§ **Your instructions**
Would you count the lines below that contain the string "none" and reply with that number only?

§ **Listed entries**
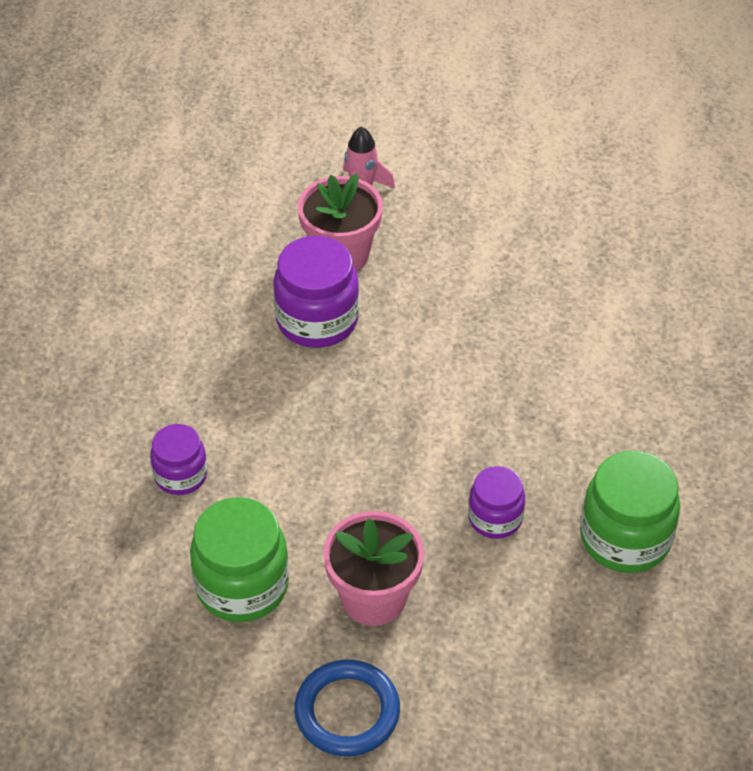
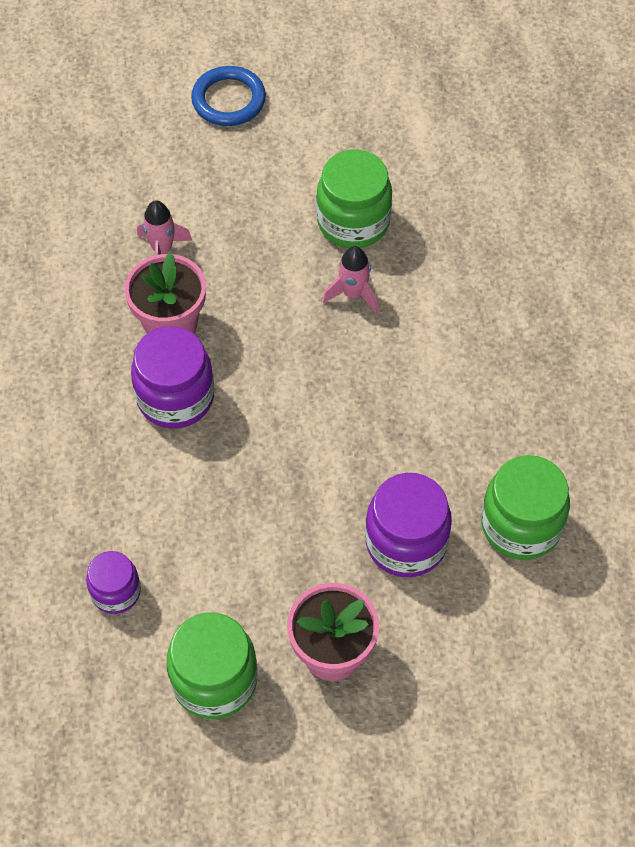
camera: 20 degrees left, 10 degrees up
(347, 711) = (351, 766): blue ring -> blue ring (228, 100)
(495, 518) = (406, 542): purple jar -> purple jar, size x1.66
(537, 277) = (353, 294): none -> pink rocket
(564, 213) = (353, 222): none -> green jar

§ **Answer**
2